--- Provided data ---

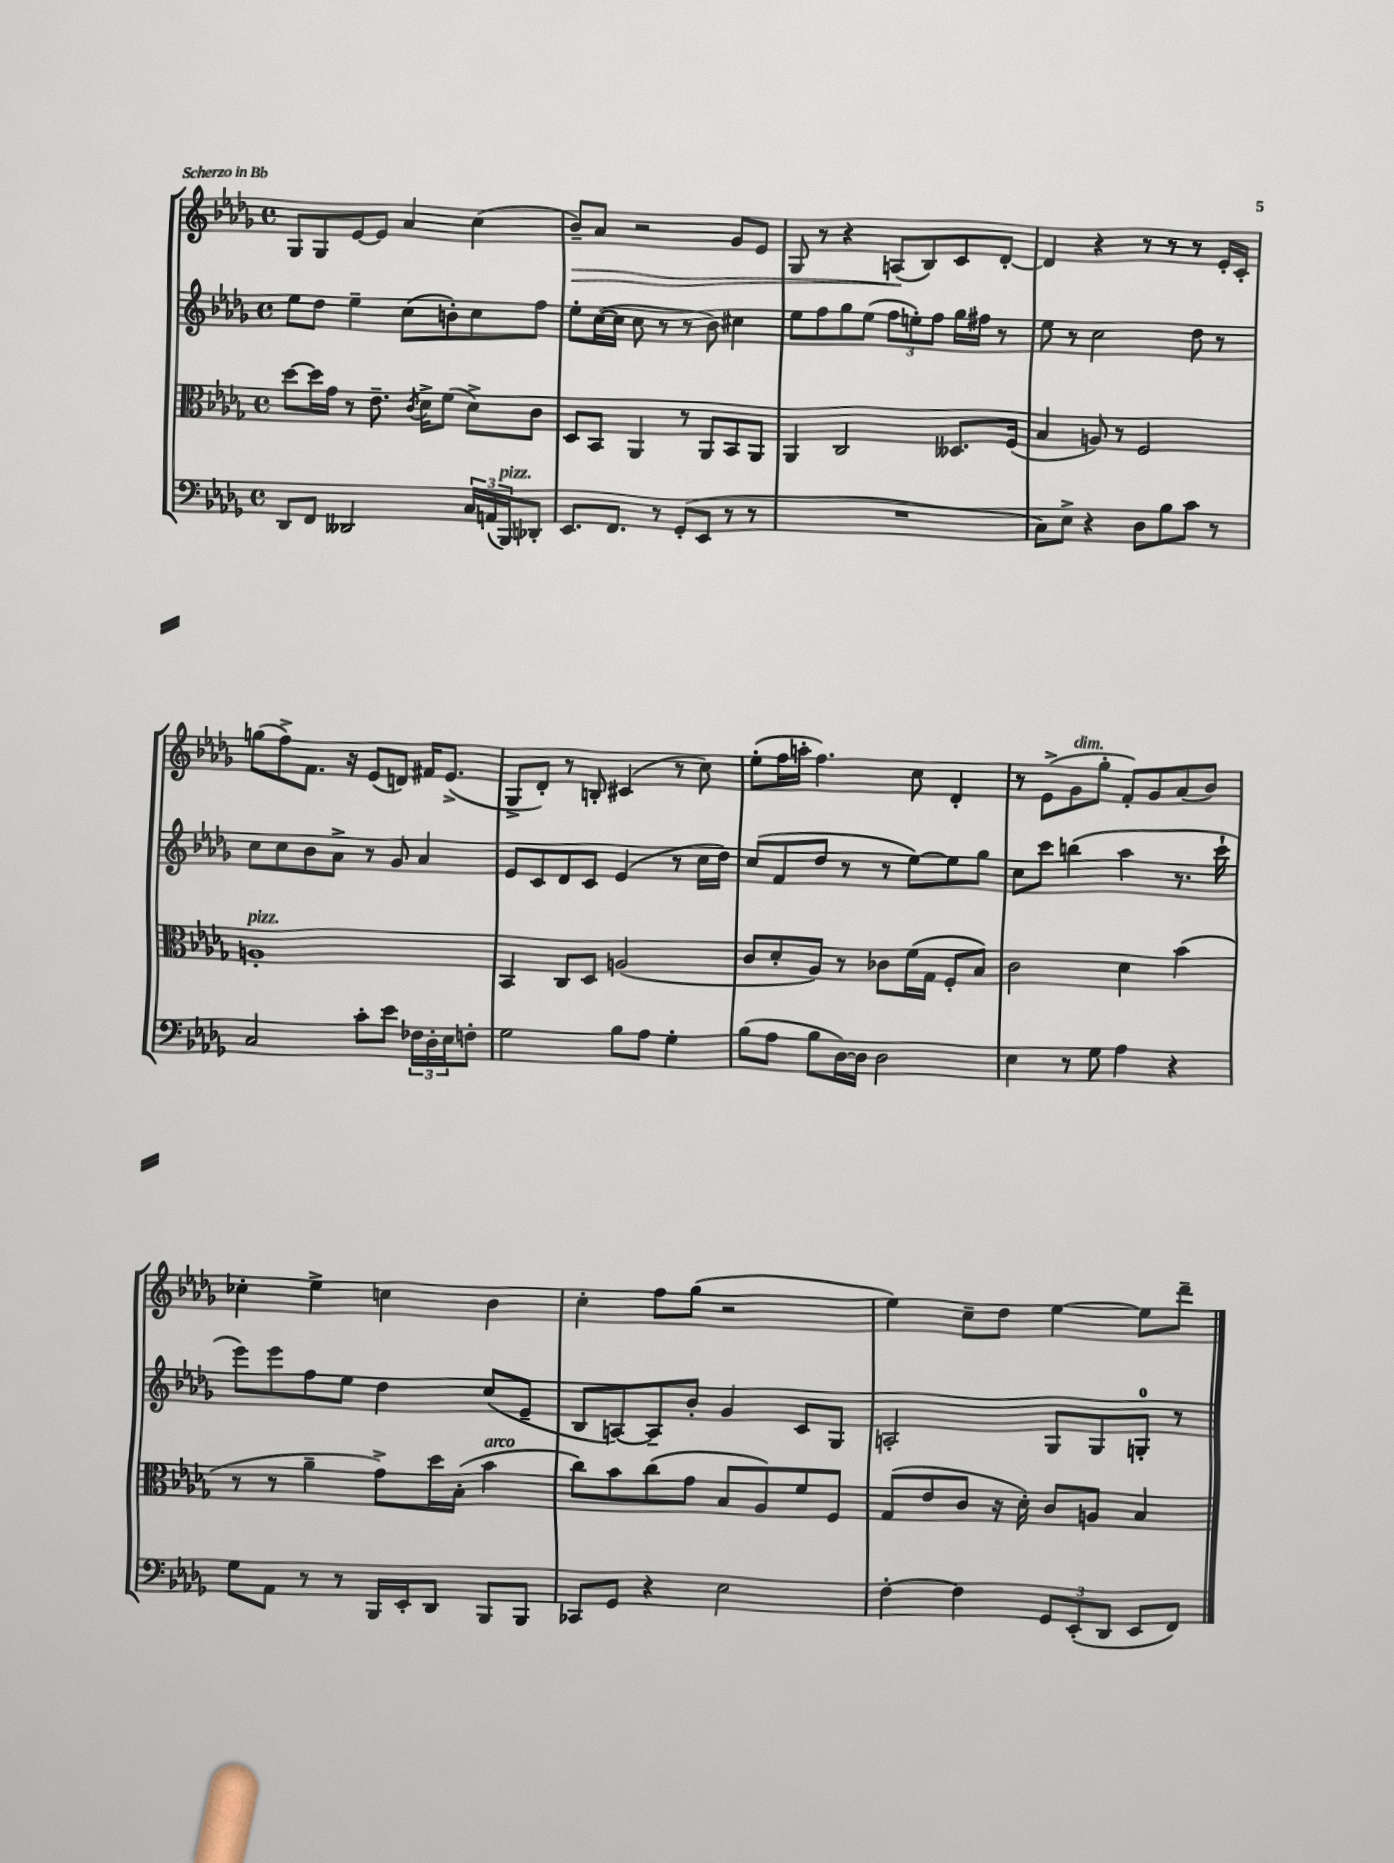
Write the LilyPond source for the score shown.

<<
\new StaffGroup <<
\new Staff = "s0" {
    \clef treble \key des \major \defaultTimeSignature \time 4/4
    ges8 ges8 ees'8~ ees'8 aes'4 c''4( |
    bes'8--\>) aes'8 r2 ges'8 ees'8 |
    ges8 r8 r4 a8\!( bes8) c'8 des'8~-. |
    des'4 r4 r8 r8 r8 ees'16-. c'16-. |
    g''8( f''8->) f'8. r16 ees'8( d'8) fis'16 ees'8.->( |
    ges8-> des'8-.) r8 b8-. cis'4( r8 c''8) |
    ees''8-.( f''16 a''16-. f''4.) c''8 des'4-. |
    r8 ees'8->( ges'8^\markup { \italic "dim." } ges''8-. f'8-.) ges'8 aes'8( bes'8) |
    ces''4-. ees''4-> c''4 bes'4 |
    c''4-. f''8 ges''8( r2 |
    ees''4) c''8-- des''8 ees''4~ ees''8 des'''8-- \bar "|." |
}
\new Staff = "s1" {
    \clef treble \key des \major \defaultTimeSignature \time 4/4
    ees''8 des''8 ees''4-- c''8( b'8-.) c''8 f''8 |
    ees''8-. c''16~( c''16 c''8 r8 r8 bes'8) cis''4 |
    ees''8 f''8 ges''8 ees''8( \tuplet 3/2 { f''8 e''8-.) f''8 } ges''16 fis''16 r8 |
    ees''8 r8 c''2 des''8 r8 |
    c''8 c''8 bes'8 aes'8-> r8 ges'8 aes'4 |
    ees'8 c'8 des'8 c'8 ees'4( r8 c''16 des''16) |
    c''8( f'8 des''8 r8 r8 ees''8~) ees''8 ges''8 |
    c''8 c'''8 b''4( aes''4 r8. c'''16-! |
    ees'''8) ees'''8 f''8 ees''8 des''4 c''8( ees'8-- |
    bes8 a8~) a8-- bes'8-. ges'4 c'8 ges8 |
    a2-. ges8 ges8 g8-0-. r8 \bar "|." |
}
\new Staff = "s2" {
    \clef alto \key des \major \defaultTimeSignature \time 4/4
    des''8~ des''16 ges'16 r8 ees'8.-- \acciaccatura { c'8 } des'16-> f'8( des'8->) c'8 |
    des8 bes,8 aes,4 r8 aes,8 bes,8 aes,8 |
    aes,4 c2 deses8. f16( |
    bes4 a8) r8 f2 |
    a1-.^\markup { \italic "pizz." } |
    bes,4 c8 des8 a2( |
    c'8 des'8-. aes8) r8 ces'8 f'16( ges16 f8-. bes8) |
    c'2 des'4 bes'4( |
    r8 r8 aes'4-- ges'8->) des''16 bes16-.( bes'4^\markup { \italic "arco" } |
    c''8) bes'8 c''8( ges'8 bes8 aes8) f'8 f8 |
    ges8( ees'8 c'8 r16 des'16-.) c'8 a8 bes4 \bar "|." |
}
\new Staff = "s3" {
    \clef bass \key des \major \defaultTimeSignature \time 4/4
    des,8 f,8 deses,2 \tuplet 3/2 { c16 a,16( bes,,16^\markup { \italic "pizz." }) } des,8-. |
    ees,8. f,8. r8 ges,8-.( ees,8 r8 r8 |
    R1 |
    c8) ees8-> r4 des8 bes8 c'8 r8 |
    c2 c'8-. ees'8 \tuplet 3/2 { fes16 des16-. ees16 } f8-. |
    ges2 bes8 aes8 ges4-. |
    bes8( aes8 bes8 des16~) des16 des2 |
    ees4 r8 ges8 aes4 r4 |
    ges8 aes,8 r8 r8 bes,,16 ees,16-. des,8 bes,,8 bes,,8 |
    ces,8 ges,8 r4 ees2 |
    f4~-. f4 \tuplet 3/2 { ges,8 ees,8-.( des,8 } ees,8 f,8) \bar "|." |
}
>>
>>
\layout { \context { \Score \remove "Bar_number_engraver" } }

---
--- Provided data ---

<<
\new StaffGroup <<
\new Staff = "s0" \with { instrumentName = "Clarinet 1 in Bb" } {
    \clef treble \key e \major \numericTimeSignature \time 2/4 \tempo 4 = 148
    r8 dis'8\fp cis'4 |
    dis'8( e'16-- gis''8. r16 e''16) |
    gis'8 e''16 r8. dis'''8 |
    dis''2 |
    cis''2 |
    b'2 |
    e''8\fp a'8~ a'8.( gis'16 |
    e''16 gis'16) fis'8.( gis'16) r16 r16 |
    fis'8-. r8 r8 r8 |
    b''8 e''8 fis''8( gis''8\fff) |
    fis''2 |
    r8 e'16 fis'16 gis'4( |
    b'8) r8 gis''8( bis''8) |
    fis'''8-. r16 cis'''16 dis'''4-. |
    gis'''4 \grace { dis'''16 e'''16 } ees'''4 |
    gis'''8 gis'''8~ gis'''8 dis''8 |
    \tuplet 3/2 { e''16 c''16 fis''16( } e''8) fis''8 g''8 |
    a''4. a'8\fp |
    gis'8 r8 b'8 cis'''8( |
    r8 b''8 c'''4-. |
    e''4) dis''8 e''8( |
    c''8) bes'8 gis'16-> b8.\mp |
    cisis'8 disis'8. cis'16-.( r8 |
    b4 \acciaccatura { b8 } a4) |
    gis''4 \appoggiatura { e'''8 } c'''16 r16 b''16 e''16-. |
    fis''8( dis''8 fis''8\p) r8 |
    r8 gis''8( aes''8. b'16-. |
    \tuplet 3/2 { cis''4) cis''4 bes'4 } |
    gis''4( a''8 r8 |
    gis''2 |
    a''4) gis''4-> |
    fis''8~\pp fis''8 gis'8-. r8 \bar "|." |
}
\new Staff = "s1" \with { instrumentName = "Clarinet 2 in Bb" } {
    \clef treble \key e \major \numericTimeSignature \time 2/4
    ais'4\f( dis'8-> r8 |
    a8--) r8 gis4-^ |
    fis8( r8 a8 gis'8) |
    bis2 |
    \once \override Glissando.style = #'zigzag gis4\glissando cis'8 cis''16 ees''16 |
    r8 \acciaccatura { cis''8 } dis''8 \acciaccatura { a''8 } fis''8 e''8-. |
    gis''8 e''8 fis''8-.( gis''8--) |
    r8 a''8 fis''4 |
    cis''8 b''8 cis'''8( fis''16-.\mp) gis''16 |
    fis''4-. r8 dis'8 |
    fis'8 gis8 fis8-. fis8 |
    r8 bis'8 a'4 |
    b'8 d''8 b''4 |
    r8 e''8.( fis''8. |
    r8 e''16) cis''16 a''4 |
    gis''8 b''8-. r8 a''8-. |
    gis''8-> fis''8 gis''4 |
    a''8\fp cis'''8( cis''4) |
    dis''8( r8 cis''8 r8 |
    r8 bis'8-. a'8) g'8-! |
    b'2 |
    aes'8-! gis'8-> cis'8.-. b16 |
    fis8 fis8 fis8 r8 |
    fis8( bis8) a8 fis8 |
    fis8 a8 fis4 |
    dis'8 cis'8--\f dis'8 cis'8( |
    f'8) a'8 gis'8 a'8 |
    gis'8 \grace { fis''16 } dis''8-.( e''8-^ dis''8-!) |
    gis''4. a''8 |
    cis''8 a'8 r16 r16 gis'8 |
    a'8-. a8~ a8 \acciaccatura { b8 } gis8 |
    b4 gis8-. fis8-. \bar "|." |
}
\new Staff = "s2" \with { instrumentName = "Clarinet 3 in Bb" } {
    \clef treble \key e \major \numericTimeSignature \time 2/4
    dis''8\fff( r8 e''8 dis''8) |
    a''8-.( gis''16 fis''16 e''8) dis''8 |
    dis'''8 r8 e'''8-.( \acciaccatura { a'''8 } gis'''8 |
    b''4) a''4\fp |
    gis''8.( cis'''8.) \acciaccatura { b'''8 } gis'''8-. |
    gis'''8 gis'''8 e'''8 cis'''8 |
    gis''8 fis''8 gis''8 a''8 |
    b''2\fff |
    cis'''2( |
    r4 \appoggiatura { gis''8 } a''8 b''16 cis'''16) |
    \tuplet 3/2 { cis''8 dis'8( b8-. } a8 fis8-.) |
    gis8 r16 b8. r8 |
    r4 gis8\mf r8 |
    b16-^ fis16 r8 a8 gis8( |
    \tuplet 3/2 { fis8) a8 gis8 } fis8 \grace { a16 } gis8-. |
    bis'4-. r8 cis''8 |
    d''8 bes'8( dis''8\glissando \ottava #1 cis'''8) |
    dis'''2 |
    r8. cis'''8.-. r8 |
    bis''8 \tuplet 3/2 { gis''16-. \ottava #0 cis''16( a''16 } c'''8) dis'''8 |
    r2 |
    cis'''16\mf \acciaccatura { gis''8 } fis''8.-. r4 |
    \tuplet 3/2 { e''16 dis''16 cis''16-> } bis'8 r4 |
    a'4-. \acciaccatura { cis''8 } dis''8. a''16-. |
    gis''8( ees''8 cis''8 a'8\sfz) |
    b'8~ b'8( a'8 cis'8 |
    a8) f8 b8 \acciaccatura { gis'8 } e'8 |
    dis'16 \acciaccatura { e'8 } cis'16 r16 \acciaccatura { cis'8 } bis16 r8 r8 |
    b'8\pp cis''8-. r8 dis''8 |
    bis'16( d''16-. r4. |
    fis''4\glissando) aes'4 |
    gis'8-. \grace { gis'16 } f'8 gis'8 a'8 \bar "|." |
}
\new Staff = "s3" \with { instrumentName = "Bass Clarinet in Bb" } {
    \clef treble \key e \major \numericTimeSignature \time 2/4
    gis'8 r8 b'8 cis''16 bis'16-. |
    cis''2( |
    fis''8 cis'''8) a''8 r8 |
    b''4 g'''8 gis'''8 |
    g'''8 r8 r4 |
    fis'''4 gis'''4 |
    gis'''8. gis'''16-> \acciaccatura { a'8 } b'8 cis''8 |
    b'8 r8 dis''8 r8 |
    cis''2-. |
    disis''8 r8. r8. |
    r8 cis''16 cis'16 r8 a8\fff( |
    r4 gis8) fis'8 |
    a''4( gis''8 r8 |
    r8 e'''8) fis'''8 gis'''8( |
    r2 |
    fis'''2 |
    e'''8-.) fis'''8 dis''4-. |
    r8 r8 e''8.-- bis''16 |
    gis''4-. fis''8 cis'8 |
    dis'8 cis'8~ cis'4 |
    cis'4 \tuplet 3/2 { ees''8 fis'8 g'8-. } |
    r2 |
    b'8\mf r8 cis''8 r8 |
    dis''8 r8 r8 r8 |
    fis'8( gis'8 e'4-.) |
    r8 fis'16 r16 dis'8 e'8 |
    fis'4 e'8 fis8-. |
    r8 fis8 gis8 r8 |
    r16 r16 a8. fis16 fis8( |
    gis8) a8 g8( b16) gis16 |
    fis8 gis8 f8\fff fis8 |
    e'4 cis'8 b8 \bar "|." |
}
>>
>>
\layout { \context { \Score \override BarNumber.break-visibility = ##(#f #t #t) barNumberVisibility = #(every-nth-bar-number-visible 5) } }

---

- _Exercise description_
Pull out each line of the data above that contains the string "override". Matching is case-sensitive.

- _Right answer_
    \once \override Glissando.style = #'zigzag gis4\glissando cis'8 cis''16 ees''16 |
\layout { \context { \Score \override BarNumber.break-visibility = ##(#f #t #t) barNumberVisibility = #(every-nth-bar-number-visible 5) } }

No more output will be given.